#### MATERIAL TO PROCESS
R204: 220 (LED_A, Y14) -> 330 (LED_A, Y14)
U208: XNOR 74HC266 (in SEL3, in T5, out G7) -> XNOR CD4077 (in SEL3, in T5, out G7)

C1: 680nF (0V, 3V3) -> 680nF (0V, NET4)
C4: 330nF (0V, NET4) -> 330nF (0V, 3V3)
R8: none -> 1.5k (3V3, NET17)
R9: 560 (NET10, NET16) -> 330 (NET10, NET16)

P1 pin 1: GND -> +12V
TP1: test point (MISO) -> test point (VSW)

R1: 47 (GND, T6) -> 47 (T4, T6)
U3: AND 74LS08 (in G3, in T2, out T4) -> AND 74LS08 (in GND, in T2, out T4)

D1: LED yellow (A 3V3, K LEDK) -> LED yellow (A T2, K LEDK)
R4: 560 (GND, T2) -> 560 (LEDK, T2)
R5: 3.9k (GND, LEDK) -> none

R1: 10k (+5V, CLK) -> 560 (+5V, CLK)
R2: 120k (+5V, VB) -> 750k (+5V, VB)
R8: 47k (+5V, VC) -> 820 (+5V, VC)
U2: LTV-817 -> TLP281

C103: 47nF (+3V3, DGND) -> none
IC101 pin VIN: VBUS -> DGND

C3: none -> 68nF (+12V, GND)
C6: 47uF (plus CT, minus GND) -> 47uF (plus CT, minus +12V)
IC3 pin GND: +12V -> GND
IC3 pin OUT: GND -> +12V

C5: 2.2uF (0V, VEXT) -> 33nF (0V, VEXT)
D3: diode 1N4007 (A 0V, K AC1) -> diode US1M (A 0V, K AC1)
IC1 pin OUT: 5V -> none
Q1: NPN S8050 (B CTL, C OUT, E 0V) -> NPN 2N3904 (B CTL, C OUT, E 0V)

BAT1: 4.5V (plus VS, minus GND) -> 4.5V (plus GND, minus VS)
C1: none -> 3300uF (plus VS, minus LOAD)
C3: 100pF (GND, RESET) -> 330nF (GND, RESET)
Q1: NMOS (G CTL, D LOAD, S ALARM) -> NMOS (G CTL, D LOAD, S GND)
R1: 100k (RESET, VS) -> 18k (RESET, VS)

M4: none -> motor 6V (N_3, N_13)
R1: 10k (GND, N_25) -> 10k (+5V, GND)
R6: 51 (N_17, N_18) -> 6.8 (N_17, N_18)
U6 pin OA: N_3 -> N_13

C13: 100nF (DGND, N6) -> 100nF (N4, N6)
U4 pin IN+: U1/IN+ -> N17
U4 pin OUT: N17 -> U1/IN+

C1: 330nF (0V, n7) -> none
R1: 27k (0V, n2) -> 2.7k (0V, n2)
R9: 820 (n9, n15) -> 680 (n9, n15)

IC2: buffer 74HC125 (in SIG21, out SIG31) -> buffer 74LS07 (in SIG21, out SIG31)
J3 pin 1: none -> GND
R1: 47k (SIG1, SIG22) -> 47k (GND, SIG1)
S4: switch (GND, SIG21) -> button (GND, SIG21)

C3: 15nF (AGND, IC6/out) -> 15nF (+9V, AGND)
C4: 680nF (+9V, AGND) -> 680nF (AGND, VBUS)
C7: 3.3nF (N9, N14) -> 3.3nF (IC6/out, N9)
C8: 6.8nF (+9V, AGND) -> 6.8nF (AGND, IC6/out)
########
[REQUIRED WORK]
Word for word, reproduce the lines of the listing from the first one through the line containing "R1: 27k (0V, n2) -> 2.7k (0V, n2)", and no more.

[RESPONSE]
R204: 220 (LED_A, Y14) -> 330 (LED_A, Y14)
U208: XNOR 74HC266 (in SEL3, in T5, out G7) -> XNOR CD4077 (in SEL3, in T5, out G7)

C1: 680nF (0V, 3V3) -> 680nF (0V, NET4)
C4: 330nF (0V, NET4) -> 330nF (0V, 3V3)
R8: none -> 1.5k (3V3, NET17)
R9: 560 (NET10, NET16) -> 330 (NET10, NET16)

P1 pin 1: GND -> +12V
TP1: test point (MISO) -> test point (VSW)

R1: 47 (GND, T6) -> 47 (T4, T6)
U3: AND 74LS08 (in G3, in T2, out T4) -> AND 74LS08 (in GND, in T2, out T4)

D1: LED yellow (A 3V3, K LEDK) -> LED yellow (A T2, K LEDK)
R4: 560 (GND, T2) -> 560 (LEDK, T2)
R5: 3.9k (GND, LEDK) -> none

R1: 10k (+5V, CLK) -> 560 (+5V, CLK)
R2: 120k (+5V, VB) -> 750k (+5V, VB)
R8: 47k (+5V, VC) -> 820 (+5V, VC)
U2: LTV-817 -> TLP281

C103: 47nF (+3V3, DGND) -> none
IC101 pin VIN: VBUS -> DGND

C3: none -> 68nF (+12V, GND)
C6: 47uF (plus CT, minus GND) -> 47uF (plus CT, minus +12V)
IC3 pin GND: +12V -> GND
IC3 pin OUT: GND -> +12V

C5: 2.2uF (0V, VEXT) -> 33nF (0V, VEXT)
D3: diode 1N4007 (A 0V, K AC1) -> diode US1M (A 0V, K AC1)
IC1 pin OUT: 5V -> none
Q1: NPN S8050 (B CTL, C OUT, E 0V) -> NPN 2N3904 (B CTL, C OUT, E 0V)

BAT1: 4.5V (plus VS, minus GND) -> 4.5V (plus GND, minus VS)
C1: none -> 3300uF (plus VS, minus LOAD)
C3: 100pF (GND, RESET) -> 330nF (GND, RESET)
Q1: NMOS (G CTL, D LOAD, S ALARM) -> NMOS (G CTL, D LOAD, S GND)
R1: 100k (RESET, VS) -> 18k (RESET, VS)

M4: none -> motor 6V (N_3, N_13)
R1: 10k (GND, N_25) -> 10k (+5V, GND)
R6: 51 (N_17, N_18) -> 6.8 (N_17, N_18)
U6 pin OA: N_3 -> N_13

C13: 100nF (DGND, N6) -> 100nF (N4, N6)
U4 pin IN+: U1/IN+ -> N17
U4 pin OUT: N17 -> U1/IN+

C1: 330nF (0V, n7) -> none
R1: 27k (0V, n2) -> 2.7k (0V, n2)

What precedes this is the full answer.